- Problem to solve -
Where the line with "dresser: (242, 297) -> (59, 105), moved" appears below, start writing out lines exactly, and finish with the line with "shelving: (245, 323) -> (45, 104), moved", which is included; write out nothing else.

- Dataset extract -
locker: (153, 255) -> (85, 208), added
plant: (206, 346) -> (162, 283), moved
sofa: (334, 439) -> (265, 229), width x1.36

...

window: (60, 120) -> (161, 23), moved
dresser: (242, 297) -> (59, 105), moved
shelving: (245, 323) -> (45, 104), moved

* * *

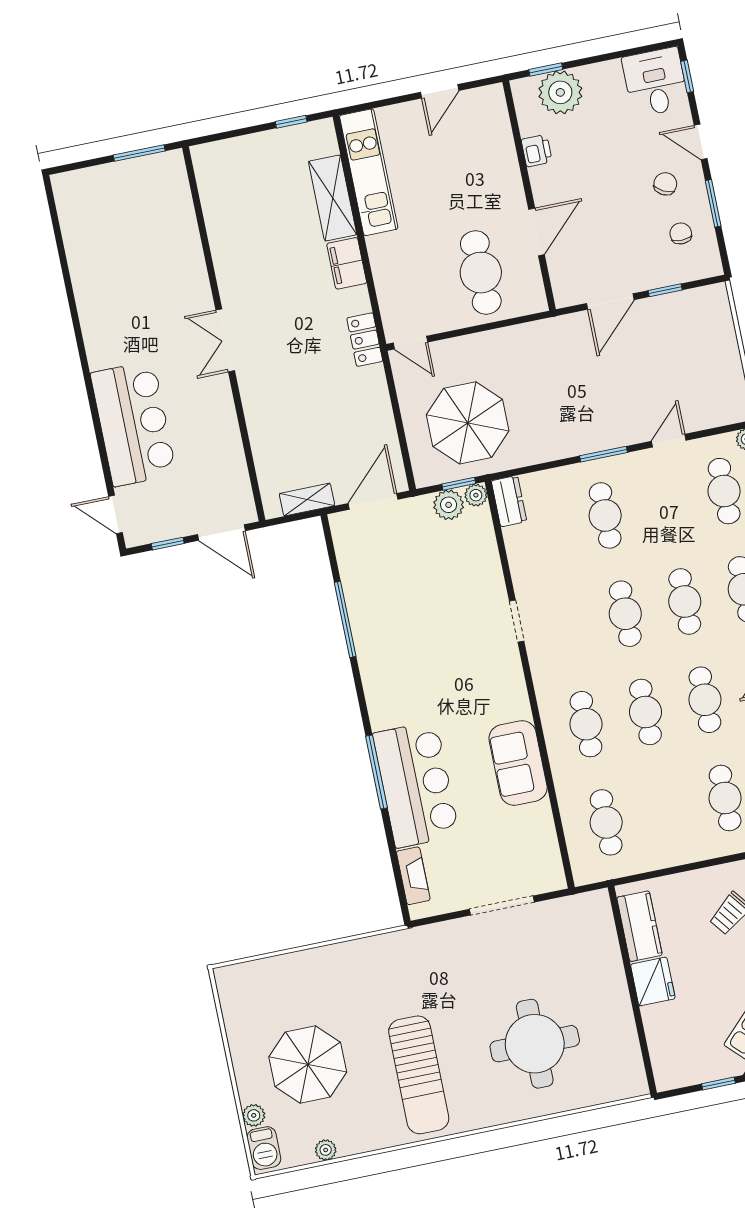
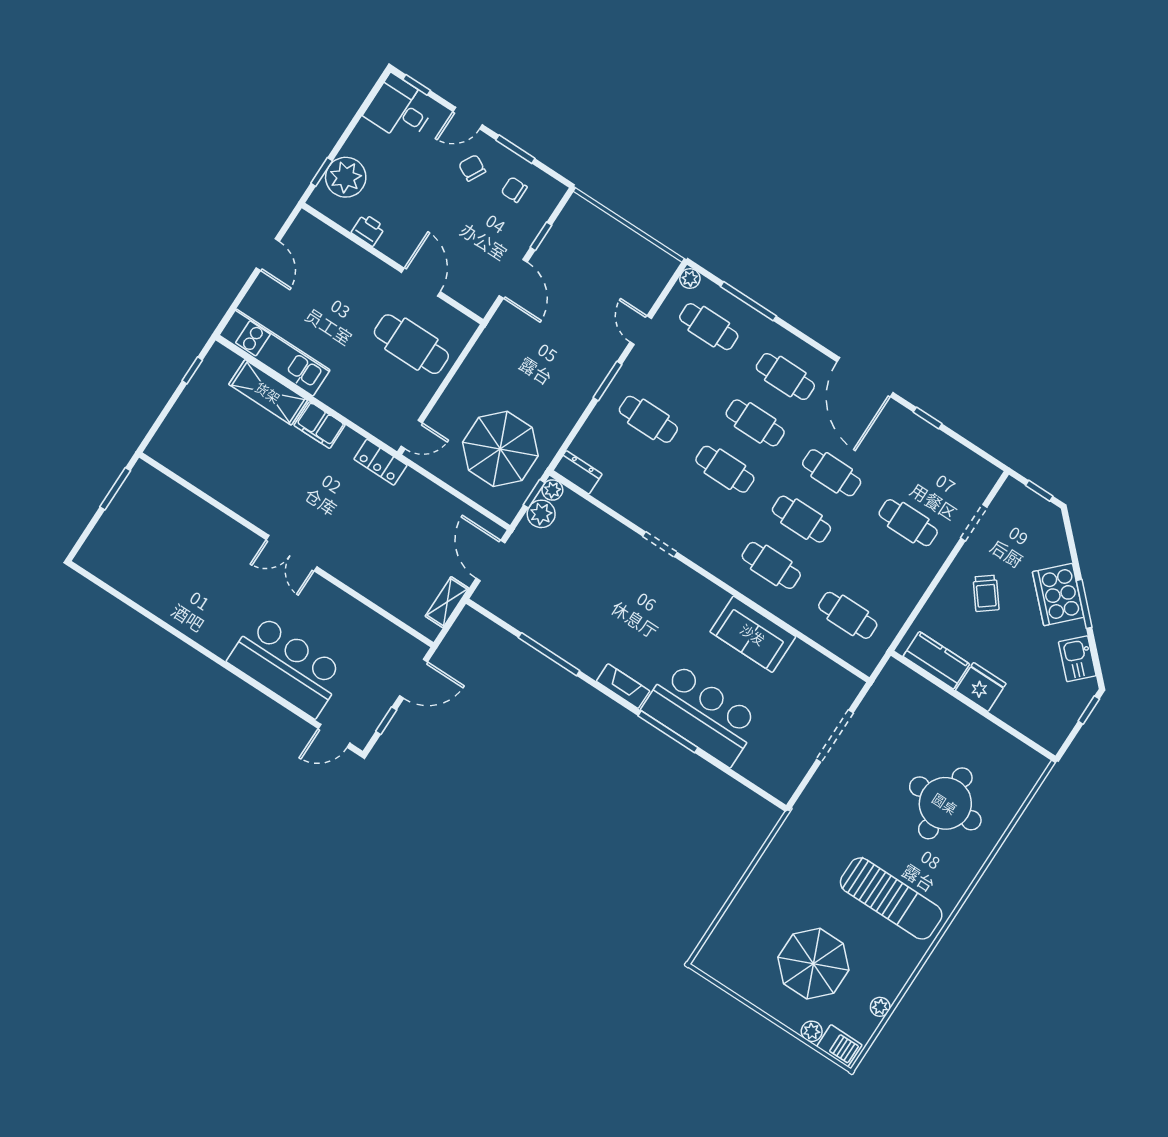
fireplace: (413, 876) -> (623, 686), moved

- Exercise response -
dresser: (242, 297) -> (59, 105), moved
shelving: (245, 323) -> (45, 104), moved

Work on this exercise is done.